Instructions to follow => Rewrite everything from the start of the items down through the line containing "d'''8-> c'''8 b''8 a''8-> c'''16 r8. |", changing "Adagio" to "Andante" and keeping all else the same. Leave the pictures out of your answer.
===== Supplied information =====
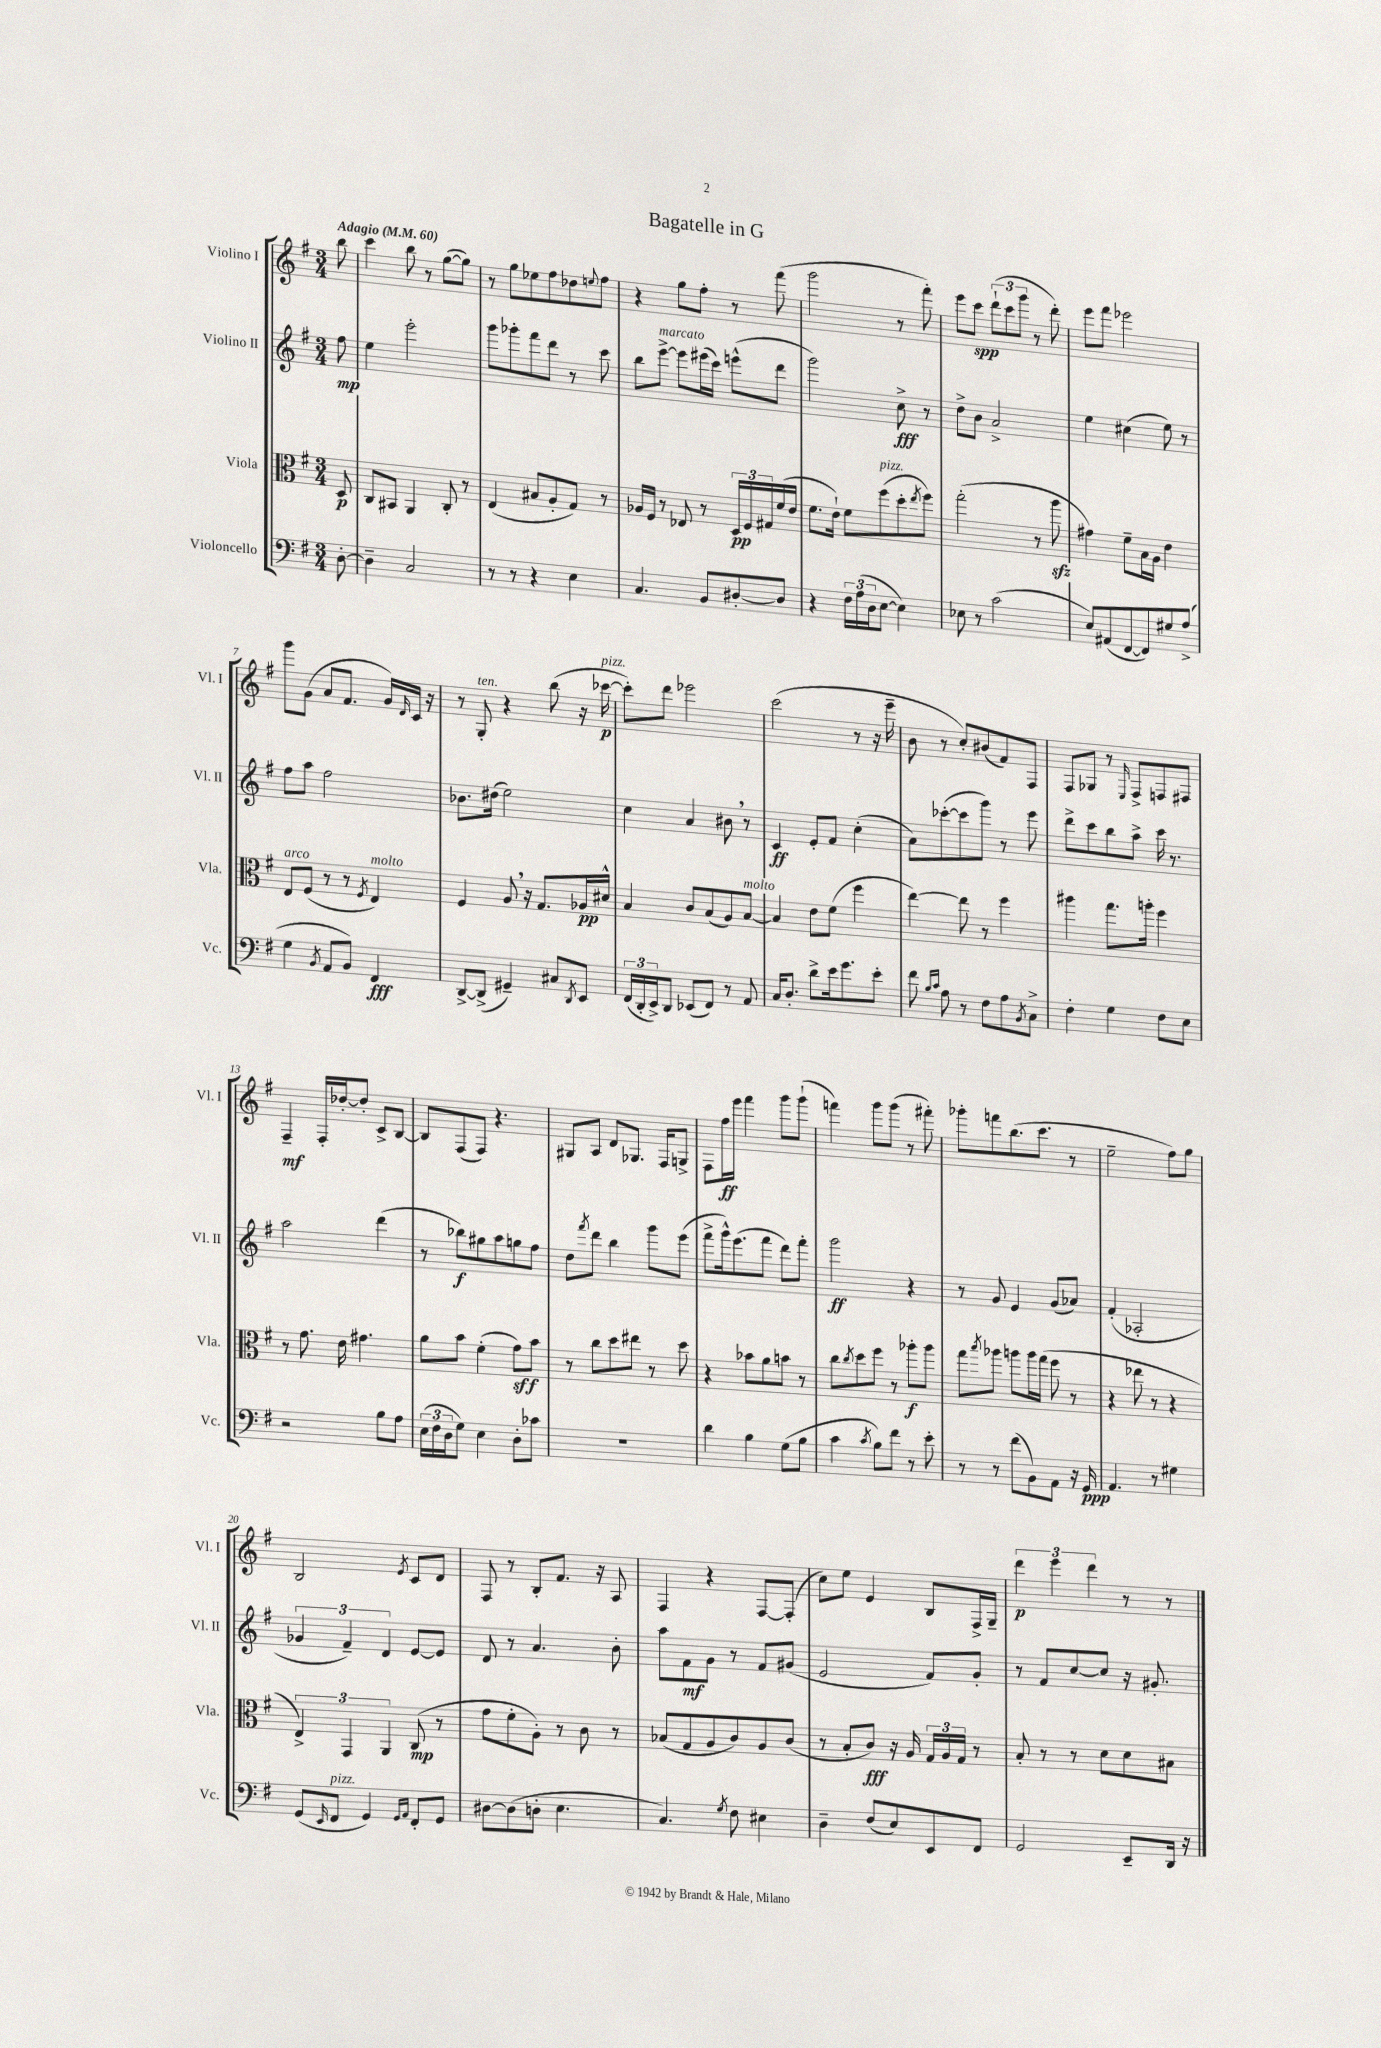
\header { title = "Bagatelle in G" }
<<
\new StaffGroup <<
\new Staff = "s0" \with { instrumentName = "Violino I" shortInstrumentName = "Vl. I" } {
    \clef treble \key g \major \numericTimeSignature \time 3/4 \partial 8 \tempo "Adagio" 4 = 60
    b''8 |
    c'''4 b''8 r8 g''8~( g''8) |
    r8 g''8 ees''8 fis''8 des''8 \appoggiatura { e''8 } fis''8 |
    r4 g''8 fis''8-. r8 fis'''8( |
    g'''2 r8 fis'''8-.) |
    e'''8 c'''8\spp \tuplet 3/2 { d'''8-!( c'''8 g'''8 } r8 d'''8-.) |
    e'''8 fis'''8 ees'''2 |
    g'''8 g'8( a'8 fis'8. g'16) \grace { d'16 } c'16 r16 |
    r8 g8-.^\markup { \italic "ten." } r4 b''8( r16 ces'''16~\p^\markup { \italic "pizz." } |
    ces'''8-.) d'''8 ees'''2 |
    c'''2( r8 r16 e'''16-- |
    b'8 r8 c''8-.) bis'8( fis'8) fis8 |
    fis8 ges8 r8 \grace { e16 } fis8-> f8 fis8 |
    fis4--\mf fis16-. des''16~-. des''8-. c'8-> b8~ |
    b8 fis8( fis8) r4. |
    gis8 a8 d'8 ges8. fis16 g8-> |
    fis8 fis''16\ff e'''16 fis'''4 g'''8 g'''8-!( |
    f'''4) g'''8 g'''8( r8 fis'''8-.) |
    ges'''8-. f'''8 b''8.( c'''8. r8 |
    e''2-- fis''8) g''8 |
    b2 \acciaccatura { e'8 } c'8 d'8 |
    fis8 r8 b8-. fis'8. r16 a8 |
    fis4 r4 fis8~ fis8-.( |
    c''8) e''8 e'4 b8 fis16-> g16-- |
    \tuplet 3/2 { d'''4\p e'''4 d'''4 } r8 r8 \bar "|." |
}
\new Staff = "s1" \with { instrumentName = "Violino II" shortInstrumentName = "Vl. II" } {
    \clef treble \key g \major \numericTimeSignature \time 3/4 \partial 8
    fis''8\mp |
    e''4 e'''2-. |
    g'''8 ges'''8-. fis'''8 d'''8 r8 c'''8 |
    b''8 e'''8~->^\markup { \italic "marcato" } e'''8 eis'''16( c'''16) e'''8-^( d'''8 |
    g'''2) c''8->\fff r8 |
    d''8-> b'8 a'2-> |
    e''4 cis''4( e''8) r8 |
    fis''8 a''8 fis''2 |
    bes'8. dis''16( e''2) |
    c''4 a'4 bis'8 \breathe r8 |
    c'4\ff e'8-. fis'8 c''4-.( |
    a'8) ces'''8~-.( ces'''8 g'''8) r8 e'''8 |
    d'''8-> c'''8 b''8 a''8-> c'''16 r8. |
    a''2 d'''4( |
    r8 bes''8\f) gis''8 a''8 g''8 fis''8 |
    d''8 \acciaccatura { fis'''8 } d'''8 b''4 g'''8 e'''8( |
    fis'''8-> g'''16-^) e'''8.( fis'''8 d'''8) fis'''8-. |
    g'''2\ff r4 |
    r8 g'8 e'4 g'8( aes'8) |
    fis'4-.( aes2-. |
    \tuplet 3/2 { ges'4 fis'4--) d'4 } e'8~ e'8 |
    d'8 r8 a'4. b'8-. |
    a''8 fis'8\mf g'8 r8 fis'8 gis'8( |
    e'2 fis'8) g'8-. |
    r8 fis'8 c''8~ c''8 r16 gis'8.-. \bar "|." |
}
\new Staff = "s2" \with { instrumentName = "Viola" shortInstrumentName = "Vla." } {
    \clef alto \key g \major \numericTimeSignature \time 3/4 \partial 8
    d8\p |
    c8 bis,8 a,4 c8-. r8 |
    e4( bis8 a8-. g8) r8 |
    aes16 fis16 r8 ees8 r8 \tuplet 3/2 { d16\pp fis16 gis16 } fis'16( e'16 |
    fis'8. e'16-!) fis'8 fis''8^\markup { \italic "pizz." }( d''8-. \acciaccatura { e''8 } fis''8) |
    g''2-.( r8 a''8\sfz |
    gis'4) fis'8-- b16 a16 e'4 |
    e8^\markup { \italic "arco" } fis8( r8 r8 \acciaccatura { fis8 } e4^\markup { \italic "molto" }) |
    fis4 a8 \breathe r16 g8. aes16\pp dis'16-^ |
    b4 c'8 b8( a8) b8~^\markup { \italic "molto" } |
    b4 e'8 fis'8( fis''4 |
    e''4~) e''8 r8 fis''4 |
    ais''4 g''8. a''16-. fis''4 |
    r8 g'8. e'16 gis'4. |
    a'8 b'8 fis'4-.( g'8\sff) b'8 |
    r8 c''8 d''8 eis''8 r8 d''8 |
    r4 bes'8 a'8 b'8 r8 |
    c''8 \acciaccatura { c''8 } d''8 fis''8 r8 aes''8-.\f aes''8 |
    g''8 \acciaccatura { b''8 } aes''8 a''8 a''16 g''16( fis''8 r8 |
    r4 ees''8 r8 r4 |
    \tuplet 3/2 { e4->) g,4 a,4 } c8\mp( r8 |
    g'8 fis'8-. a8-.) r8 c'8 r8 |
    bes8( g8 a8 c'8) a8 c'8( |
    r8 b8-. c'8\fff) r16 a16 \tuplet 3/2 { g16 a16 g16 } r8 |
    b8-. r8 r8 d'8 d'8 bis8 \bar "|." |
}
\new Staff = "s3" \with { instrumentName = "Violoncello" shortInstrumentName = "Vc." } {
    \clef bass \key g \major \numericTimeSignature \time 3/4 \partial 8
    d8~-. |
    d4-- c2 |
    r8 r8 r4 e4 |
    c4. b,8 dis8~-. dis8 |
    r4 \tuplet 3/2 { fis16 a16( d16 } e8~ e4) |
    ees8 r8 c'2( |
    e8) ais,8( fis,8~ fis,8) gis8 a8->( |
    g4 \acciaccatura { b,8 } a,8 b,8) fis,4\fff |
    d,8~-> d,8->( gis,4--) cis8 \acciaccatura { d,8 } e,8 |
    \tuplet 3/2 { fis,16( d,16-. e,16->) } d,8 ees,8( fis,8) r8 a,8 |
    c16 d8.-. d'8-> e'16 g'8. e'8-. |
    fis'8 \grace { b16 c'16 } a8 r8 fis8 a8 \acciaccatura { b,8 } c8-> |
    fis4-. g4 fis8 e8 |
    r2 b8 a8 |
    \tuplet 3/2 { e16( fis16 d16 } g8) e4 d8-. ces'8 |
    R2. |
    d'4 b4 g8( b8 |
    c'4 \acciaccatura { c'8 } b8) fis'8 r8 e'8-. |
    r8 r8 fis'8( b,8) a,8 r16 g,16\ppp |
    a,4. r8 gis4 |
    g,8( \grace { e,16 } fis,8^\markup { \italic "pizz." } g,4) \grace { g,16 a,16 } fis,8-. g,8 |
    dis8~ dis8( d8-. e4. |
    c4.) \acciaccatura { g8 } fis8 eis4 |
    d4-- fis8( e8) e,8 fis,8 |
    g,2 e,8-- d,16 r16 \bar "|." |
}
>>
>>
=====
Output of the task =>
\header { title = "Bagatelle in G" }
<<
\new StaffGroup <<
\new Staff = "s0" \with { instrumentName = "Violino I" shortInstrumentName = "Vl. I" } {
    \clef treble \key g \major \numericTimeSignature \time 3/4 \partial 8 \tempo "Andante" 4 = 60
    b''8 |
    c'''4 b''8 r8 g''8~( g''8) |
    r8 g''8 ees''8 fis''8 des''8 \appoggiatura { e''8 } fis''8 |
    r4 g''8 fis''8-. r8 fis'''8( |
    g'''2 r8 fis'''8-.) |
    e'''8 c'''8\spp \tuplet 3/2 { d'''8-!( c'''8 g'''8 } r8 d'''8-.) |
    e'''8 fis'''8 ees'''2 |
    g'''8 g'8( a'8 fis'8. g'16) \grace { d'16 } c'16 r16 |
    r8 g8-.^\markup { \italic "ten." } r4 b''8( r16 ces'''16~\p^\markup { \italic "pizz." } |
    ces'''8-.) d'''8 ees'''2 |
    c'''2( r8 r16 e'''16-- |
    b'8 r8 c''8-.) bis'8( fis'8) fis8 |
    fis8 ges8 r8 \grace { e16 } fis8-> f8 fis8 |
    fis4--\mf fis16-. des''16~-. des''8-. c'8-> b8~ |
    b8 fis8( fis8) r4. |
    gis8 a8 d'8 ges8. fis16 g8-> |
    fis8 fis''16\ff e'''16 fis'''4 g'''8 g'''8-!( |
    f'''4) g'''8 g'''8( r8 fis'''8-.) |
    ges'''8-. f'''8 b''8.( c'''8. r8 |
    e''2-- fis''8) g''8 |
    b2 \acciaccatura { e'8 } c'8 d'8 |
    fis8 r8 b8-. fis'8. r16 a8 |
    fis4 r4 fis8~ fis8-.( |
    c''8) e''8 e'4 b8 fis16-> g16-- |
    \tuplet 3/2 { d'''4\p e'''4 d'''4 } r8 r8 \bar "|." |
}
\new Staff = "s1" \with { instrumentName = "Violino II" shortInstrumentName = "Vl. II" } {
    \clef treble \key g \major \numericTimeSignature \time 3/4 \partial 8
    fis''8\mp |
    e''4 e'''2-. |
    g'''8 ges'''8-. fis'''8 d'''8 r8 c'''8 |
    b''8 e'''8~->^\markup { \italic "marcato" } e'''8 eis'''16( c'''16) e'''8-^( d'''8 |
    g'''2) c''8->\fff r8 |
    d''8-> b'8 a'2-> |
    e''4 cis''4( e''8) r8 |
    fis''8 a''8 fis''2 |
    bes'8. dis''16( e''2) |
    c''4 a'4 bis'8 \breathe r8 |
    c'4\ff e'8-. fis'8 c''4-.( |
    a'8) ces'''8~-.( ces'''8 g'''8) r8 e'''8 |
    d'''8-> c'''8 b''8 a''8-> c'''16 r8. |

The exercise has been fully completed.